**WHAT TO PRODUCE**
In the listing below, find each line holding "none" and copy it.

_____

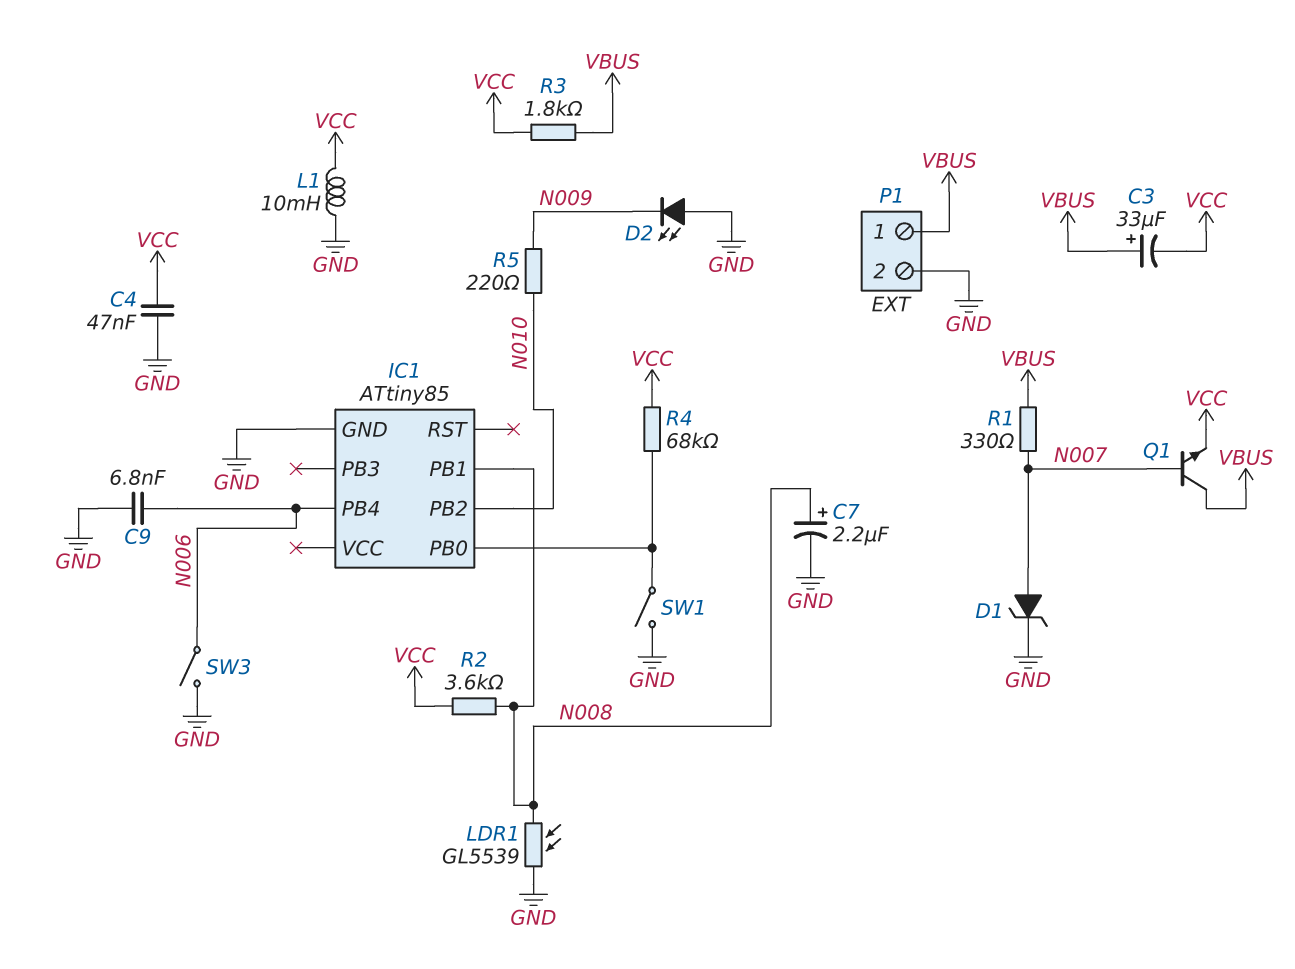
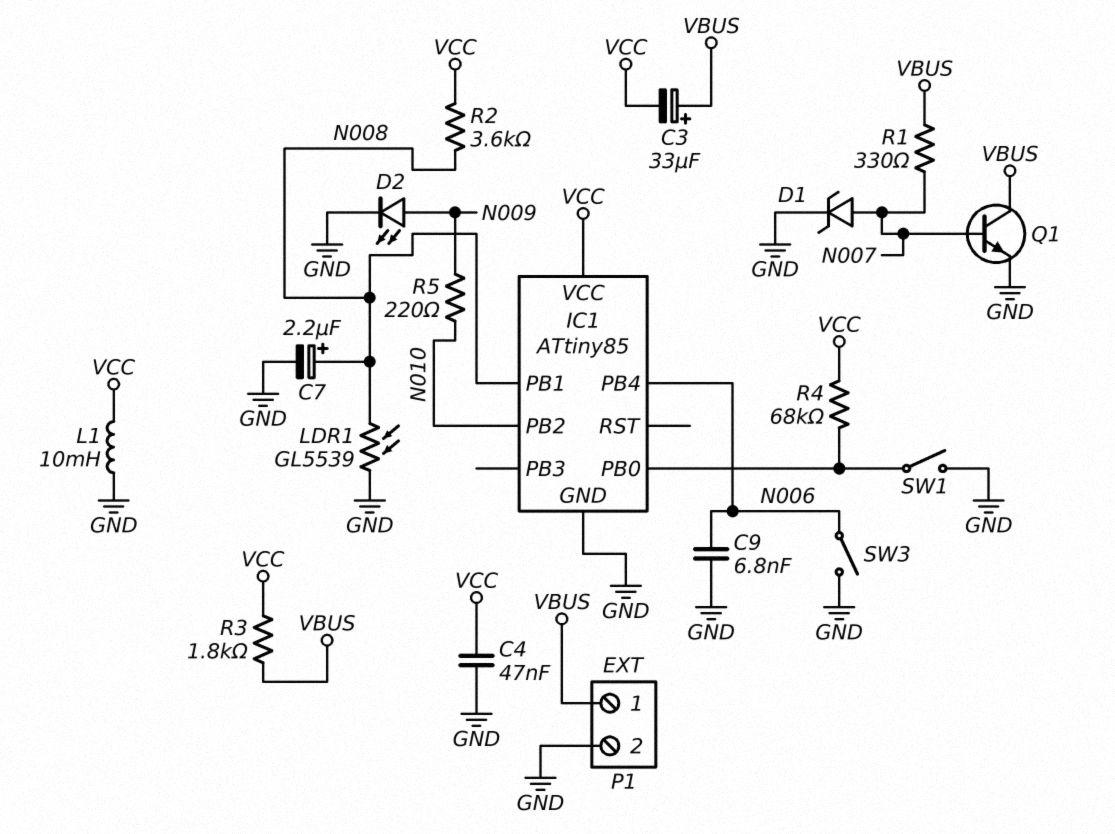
D2: LED (A GND, K N009) -> LED (A N009, K GND)
IC1 pin VCC: none -> VCC
Q1: NPN (B N007, C VBUS, E VCC) -> NPN (B N007, C VBUS, E GND)

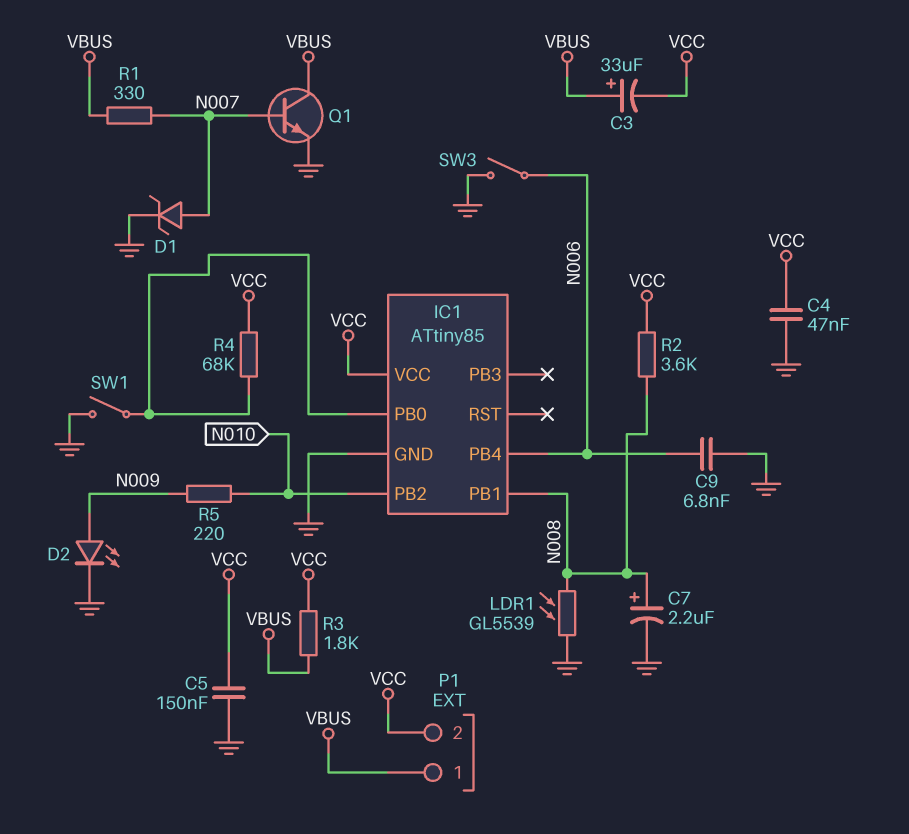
C5: none -> 150nF (GND, VCC)
L1: 10mH (GND, VCC) -> none
P1 pin 2: GND -> VCC

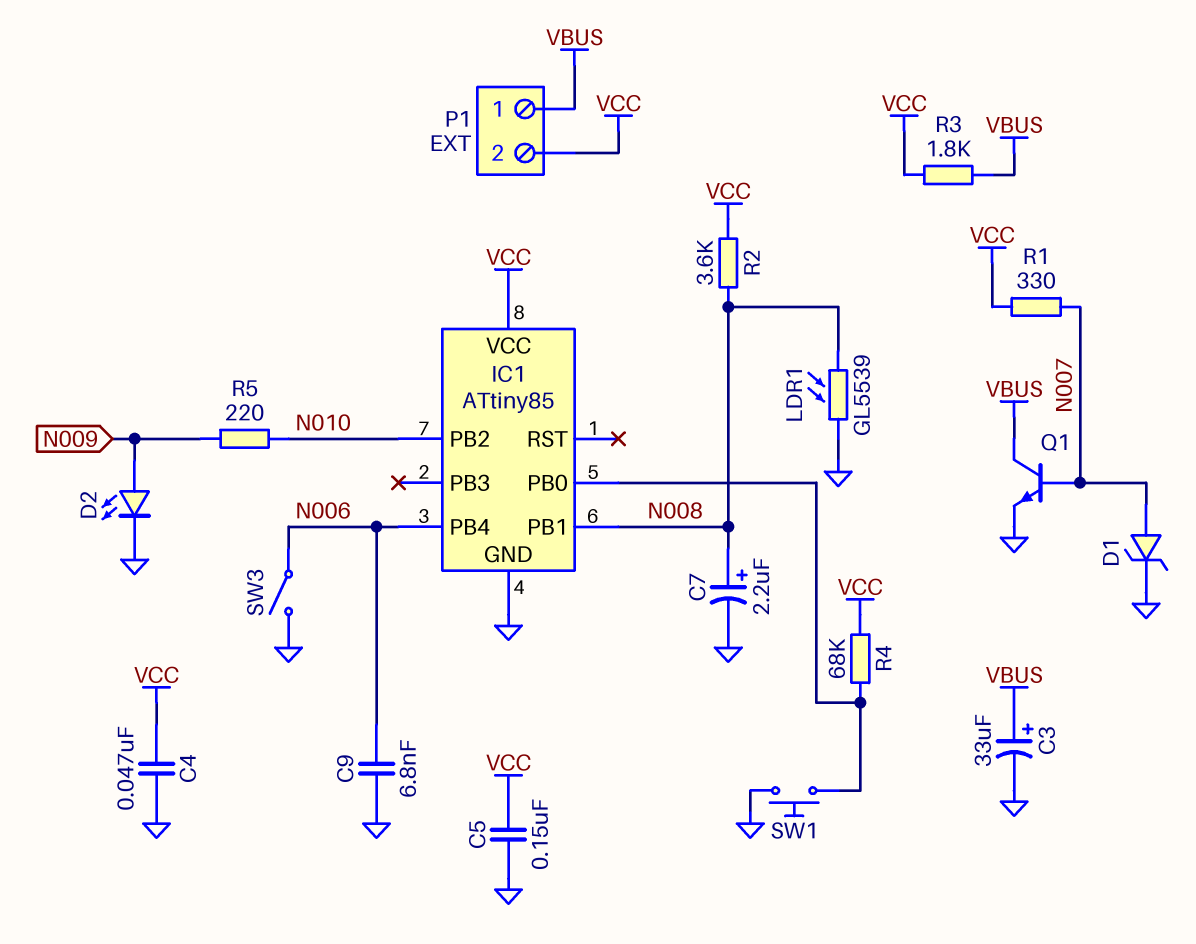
C3: 33uF (plus VBUS, minus VCC) -> 33uF (plus VBUS, minus GND)
R1: 330 (N007, VBUS) -> 330 (N007, VCC)
SW1: switch (GND, IC1/PB0) -> button (GND, IC1/PB0)

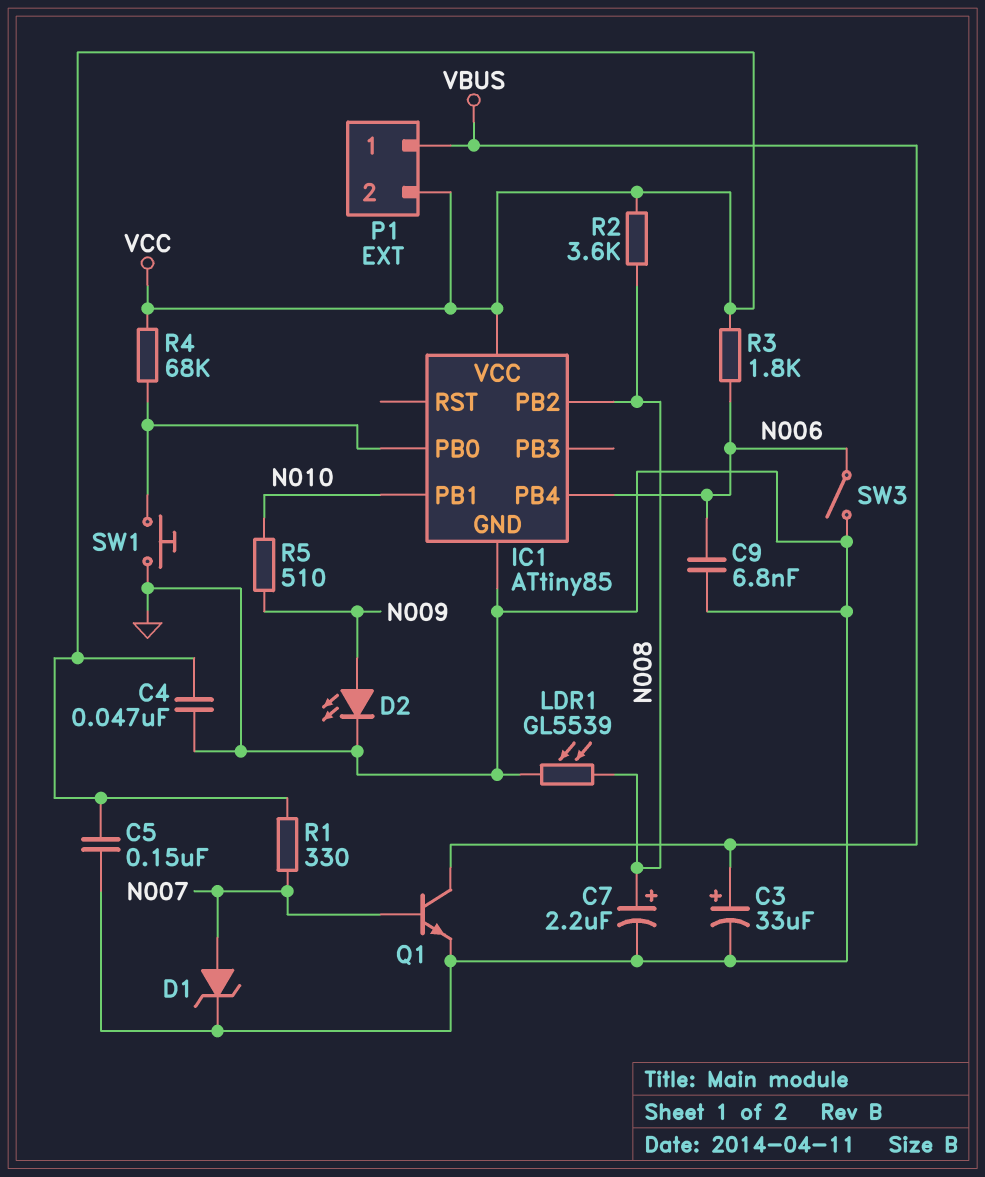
IC1 pin PB1: N008 -> N010
IC1 pin PB2: N010 -> N008
R3: 1.8k (VBUS, VCC) -> 1.8k (N006, VCC)
R5: 220 (N009, N010) -> 510 (N009, N010)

_____

**TASK ANSWER**
IC1 pin VCC: none -> VCC
C5: none -> 150nF (GND, VCC)
L1: 10mH (GND, VCC) -> none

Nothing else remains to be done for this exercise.